*Supplied records*:
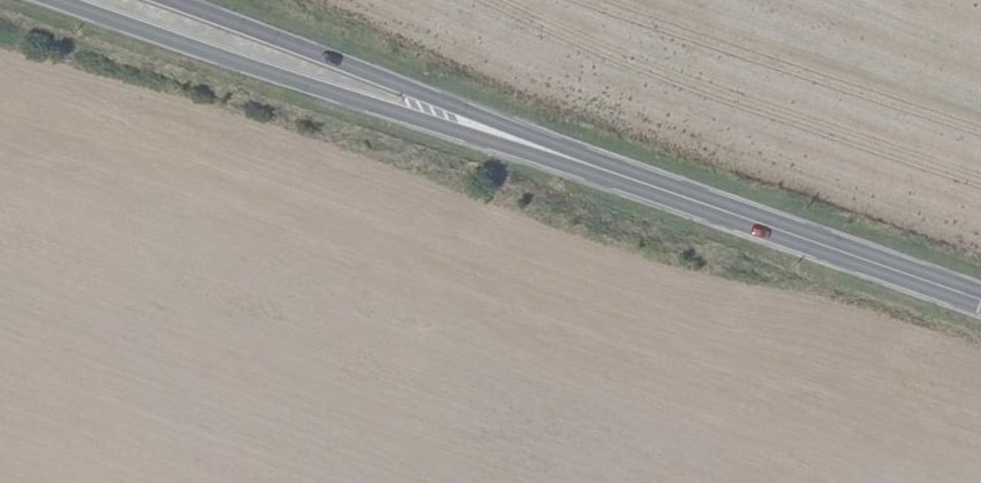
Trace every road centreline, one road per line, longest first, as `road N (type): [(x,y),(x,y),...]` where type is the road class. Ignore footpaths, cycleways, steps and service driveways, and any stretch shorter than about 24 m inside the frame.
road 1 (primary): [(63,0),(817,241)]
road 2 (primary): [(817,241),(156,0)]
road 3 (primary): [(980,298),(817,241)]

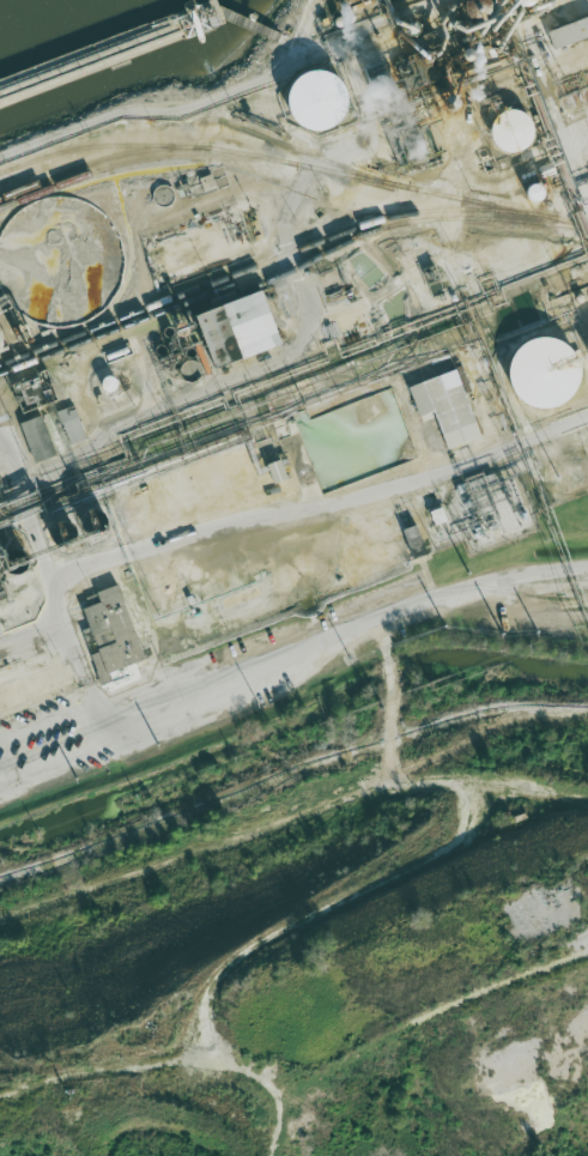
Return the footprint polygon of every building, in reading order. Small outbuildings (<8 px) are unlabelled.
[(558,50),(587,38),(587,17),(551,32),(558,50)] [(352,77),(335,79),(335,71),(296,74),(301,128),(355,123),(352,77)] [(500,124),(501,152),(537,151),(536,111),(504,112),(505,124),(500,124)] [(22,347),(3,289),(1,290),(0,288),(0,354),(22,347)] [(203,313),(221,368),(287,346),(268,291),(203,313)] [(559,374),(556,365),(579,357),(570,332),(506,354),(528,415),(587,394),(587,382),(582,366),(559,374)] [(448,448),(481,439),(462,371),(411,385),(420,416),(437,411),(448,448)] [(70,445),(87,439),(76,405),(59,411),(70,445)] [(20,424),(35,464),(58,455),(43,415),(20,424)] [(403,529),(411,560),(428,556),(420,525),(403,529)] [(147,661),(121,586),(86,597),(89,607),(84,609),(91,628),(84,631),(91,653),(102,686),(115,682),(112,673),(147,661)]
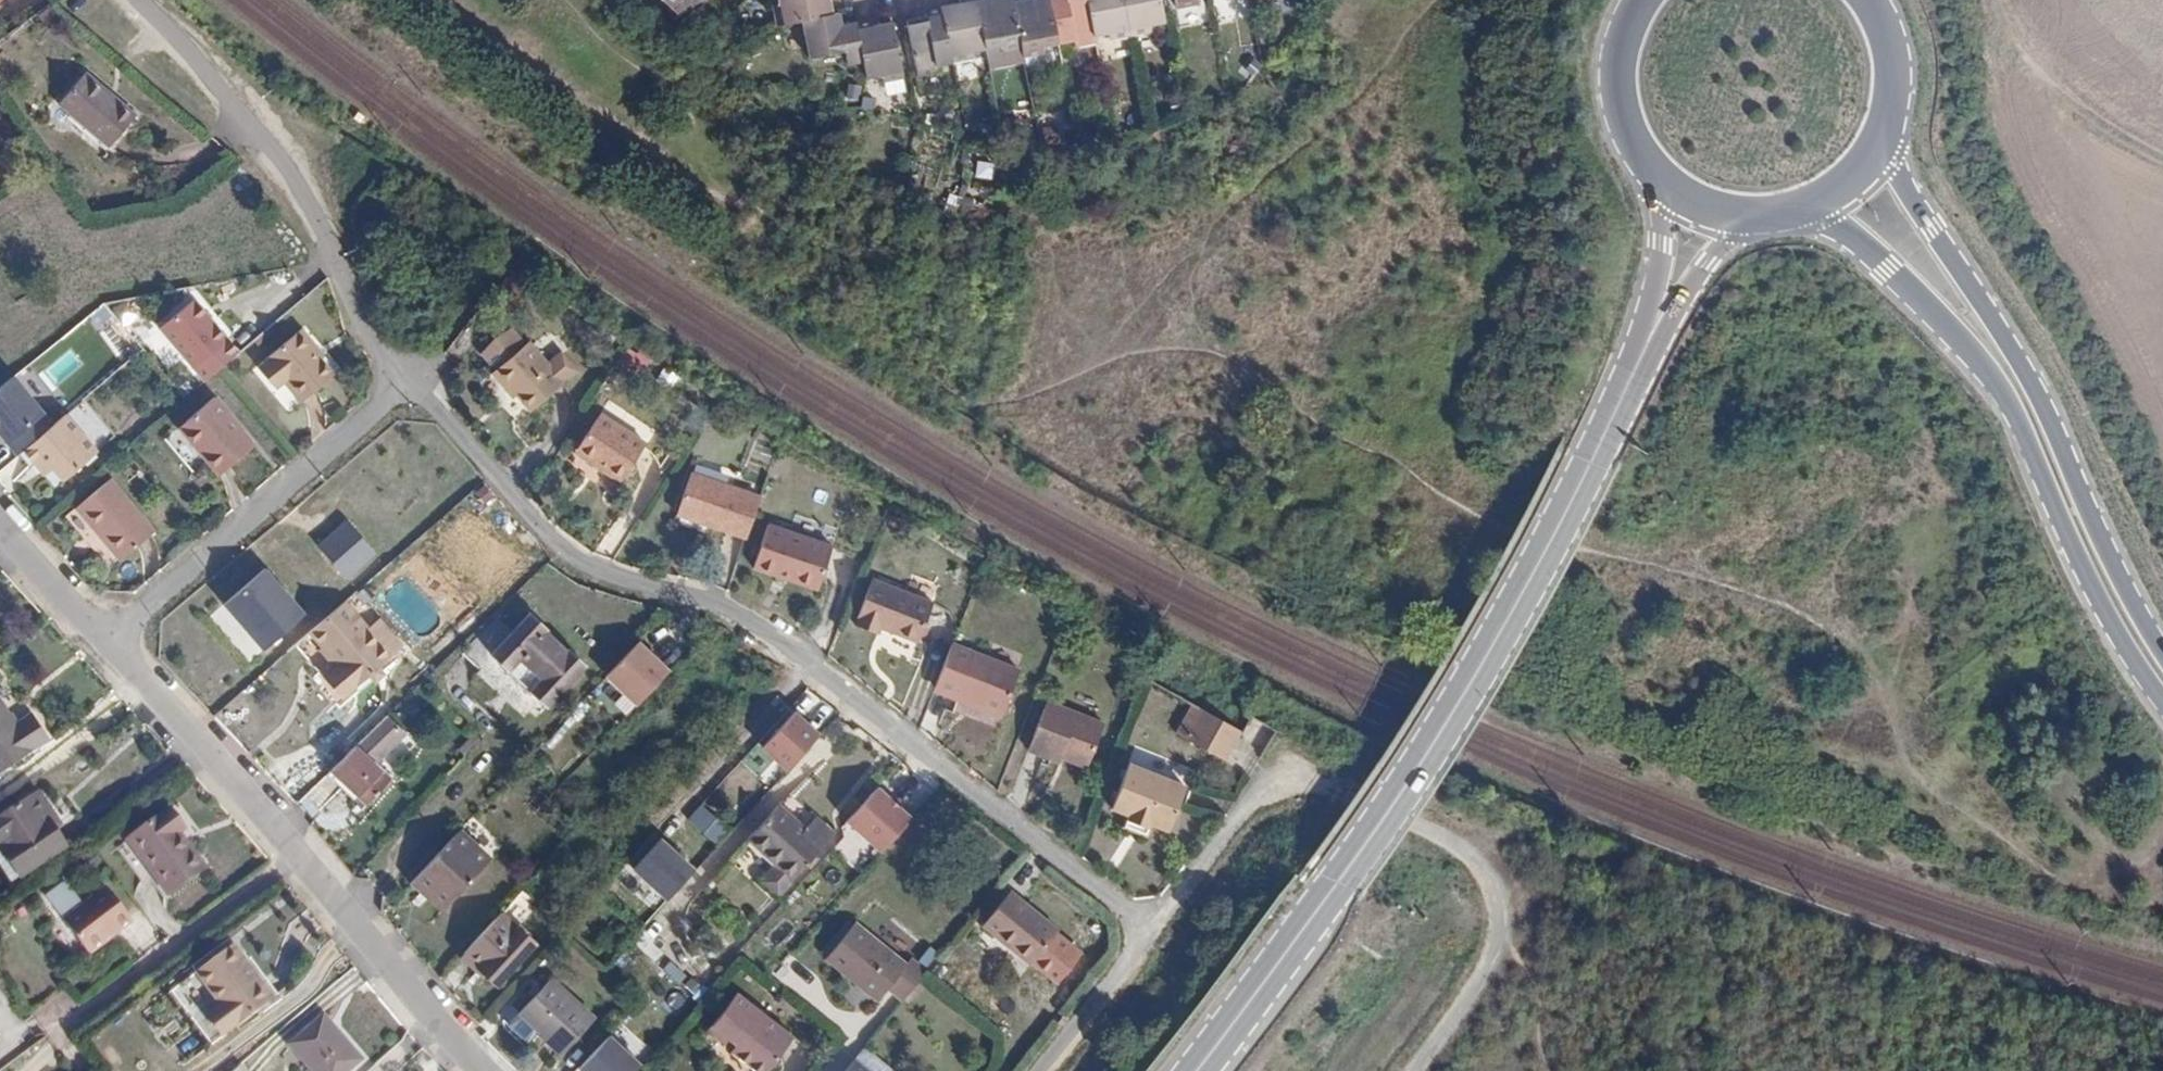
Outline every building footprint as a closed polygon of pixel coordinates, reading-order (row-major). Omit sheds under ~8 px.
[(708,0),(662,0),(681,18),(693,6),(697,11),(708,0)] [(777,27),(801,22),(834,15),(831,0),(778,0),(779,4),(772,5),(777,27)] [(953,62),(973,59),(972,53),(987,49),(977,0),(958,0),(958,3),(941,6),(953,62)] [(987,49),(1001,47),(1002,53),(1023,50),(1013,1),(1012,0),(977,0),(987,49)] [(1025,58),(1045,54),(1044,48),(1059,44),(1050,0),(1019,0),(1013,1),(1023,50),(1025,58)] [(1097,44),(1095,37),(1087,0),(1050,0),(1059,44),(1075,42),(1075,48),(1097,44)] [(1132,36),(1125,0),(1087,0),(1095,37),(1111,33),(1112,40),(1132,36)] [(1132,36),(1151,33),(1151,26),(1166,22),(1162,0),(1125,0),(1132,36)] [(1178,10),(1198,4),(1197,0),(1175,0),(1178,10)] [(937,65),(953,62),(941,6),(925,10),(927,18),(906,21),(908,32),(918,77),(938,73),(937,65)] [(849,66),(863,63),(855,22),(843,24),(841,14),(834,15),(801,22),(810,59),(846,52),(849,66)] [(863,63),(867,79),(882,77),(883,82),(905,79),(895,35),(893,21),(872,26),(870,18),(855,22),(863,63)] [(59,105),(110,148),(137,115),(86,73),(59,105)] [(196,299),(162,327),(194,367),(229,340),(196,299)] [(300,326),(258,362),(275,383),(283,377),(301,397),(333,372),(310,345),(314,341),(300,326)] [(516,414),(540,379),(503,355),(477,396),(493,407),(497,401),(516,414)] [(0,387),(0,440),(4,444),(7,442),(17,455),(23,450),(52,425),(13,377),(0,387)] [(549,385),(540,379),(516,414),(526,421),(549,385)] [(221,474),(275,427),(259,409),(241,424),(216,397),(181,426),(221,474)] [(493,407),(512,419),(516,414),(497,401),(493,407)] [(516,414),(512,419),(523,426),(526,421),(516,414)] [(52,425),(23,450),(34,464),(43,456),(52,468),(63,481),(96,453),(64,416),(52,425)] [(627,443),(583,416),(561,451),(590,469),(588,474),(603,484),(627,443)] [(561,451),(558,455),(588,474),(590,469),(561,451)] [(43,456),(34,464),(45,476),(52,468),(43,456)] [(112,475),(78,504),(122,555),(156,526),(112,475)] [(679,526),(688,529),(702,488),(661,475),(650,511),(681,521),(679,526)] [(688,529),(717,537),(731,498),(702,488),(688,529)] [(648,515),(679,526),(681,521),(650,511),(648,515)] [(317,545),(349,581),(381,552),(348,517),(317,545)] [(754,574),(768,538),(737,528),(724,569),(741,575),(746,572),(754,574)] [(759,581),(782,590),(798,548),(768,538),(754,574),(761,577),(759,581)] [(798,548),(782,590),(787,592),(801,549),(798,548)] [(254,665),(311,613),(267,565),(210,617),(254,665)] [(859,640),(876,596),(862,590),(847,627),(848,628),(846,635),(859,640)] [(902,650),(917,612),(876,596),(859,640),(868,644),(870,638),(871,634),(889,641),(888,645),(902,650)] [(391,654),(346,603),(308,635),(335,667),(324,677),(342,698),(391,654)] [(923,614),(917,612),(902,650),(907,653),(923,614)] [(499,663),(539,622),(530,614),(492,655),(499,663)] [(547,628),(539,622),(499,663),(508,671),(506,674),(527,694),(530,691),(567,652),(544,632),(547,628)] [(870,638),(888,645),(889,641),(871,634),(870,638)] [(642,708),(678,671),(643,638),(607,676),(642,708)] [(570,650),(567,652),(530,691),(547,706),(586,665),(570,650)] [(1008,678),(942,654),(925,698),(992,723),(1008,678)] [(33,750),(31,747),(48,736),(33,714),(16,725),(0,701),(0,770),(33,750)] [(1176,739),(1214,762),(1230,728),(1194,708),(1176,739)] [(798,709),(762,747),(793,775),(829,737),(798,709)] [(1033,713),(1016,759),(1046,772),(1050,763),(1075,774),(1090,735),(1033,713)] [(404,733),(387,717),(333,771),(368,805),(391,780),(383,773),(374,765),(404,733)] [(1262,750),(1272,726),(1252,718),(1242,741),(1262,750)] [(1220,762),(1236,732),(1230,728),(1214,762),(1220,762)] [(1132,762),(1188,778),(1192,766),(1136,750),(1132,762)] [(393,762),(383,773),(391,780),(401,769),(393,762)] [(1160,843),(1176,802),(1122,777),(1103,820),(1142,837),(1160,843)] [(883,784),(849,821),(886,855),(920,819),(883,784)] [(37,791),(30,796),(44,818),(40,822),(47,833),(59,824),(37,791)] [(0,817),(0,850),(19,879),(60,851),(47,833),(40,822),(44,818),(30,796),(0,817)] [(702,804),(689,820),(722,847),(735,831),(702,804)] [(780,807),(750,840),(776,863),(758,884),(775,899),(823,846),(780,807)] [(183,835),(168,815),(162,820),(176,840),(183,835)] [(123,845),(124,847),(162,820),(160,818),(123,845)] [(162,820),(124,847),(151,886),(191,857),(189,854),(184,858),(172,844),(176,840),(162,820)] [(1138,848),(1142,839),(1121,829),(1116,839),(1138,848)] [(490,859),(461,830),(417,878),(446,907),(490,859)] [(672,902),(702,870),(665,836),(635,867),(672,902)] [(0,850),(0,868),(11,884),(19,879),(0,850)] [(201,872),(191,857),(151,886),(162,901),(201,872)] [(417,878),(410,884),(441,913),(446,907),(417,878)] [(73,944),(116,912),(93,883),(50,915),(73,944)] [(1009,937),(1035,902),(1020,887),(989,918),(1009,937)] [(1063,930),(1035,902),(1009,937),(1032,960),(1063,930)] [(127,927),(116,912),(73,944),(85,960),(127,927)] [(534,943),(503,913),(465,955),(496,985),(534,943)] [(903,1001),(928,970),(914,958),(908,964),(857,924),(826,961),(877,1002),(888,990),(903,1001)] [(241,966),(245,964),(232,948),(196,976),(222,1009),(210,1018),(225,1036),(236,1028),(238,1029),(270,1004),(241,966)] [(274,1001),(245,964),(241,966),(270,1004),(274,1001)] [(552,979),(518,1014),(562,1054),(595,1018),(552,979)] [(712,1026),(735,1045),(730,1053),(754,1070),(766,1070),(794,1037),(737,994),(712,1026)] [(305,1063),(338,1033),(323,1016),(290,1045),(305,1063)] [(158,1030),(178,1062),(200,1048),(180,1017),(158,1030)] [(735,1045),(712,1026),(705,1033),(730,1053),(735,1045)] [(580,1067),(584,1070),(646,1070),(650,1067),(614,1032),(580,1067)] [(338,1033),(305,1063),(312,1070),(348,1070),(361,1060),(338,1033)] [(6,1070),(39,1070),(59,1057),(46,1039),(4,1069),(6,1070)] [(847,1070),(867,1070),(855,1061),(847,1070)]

*The task*:
Look through the listing above. Pick out each line with "building" and copy it.

*Answer section*:
Return the footprint polygon of every building, in reading order. Small outbuildings (<8 px) are unlabelled.
Outline every building footprint as a closed polygon of pixel coordinates, reading-order (row-major). Omit sheds under ~8 px.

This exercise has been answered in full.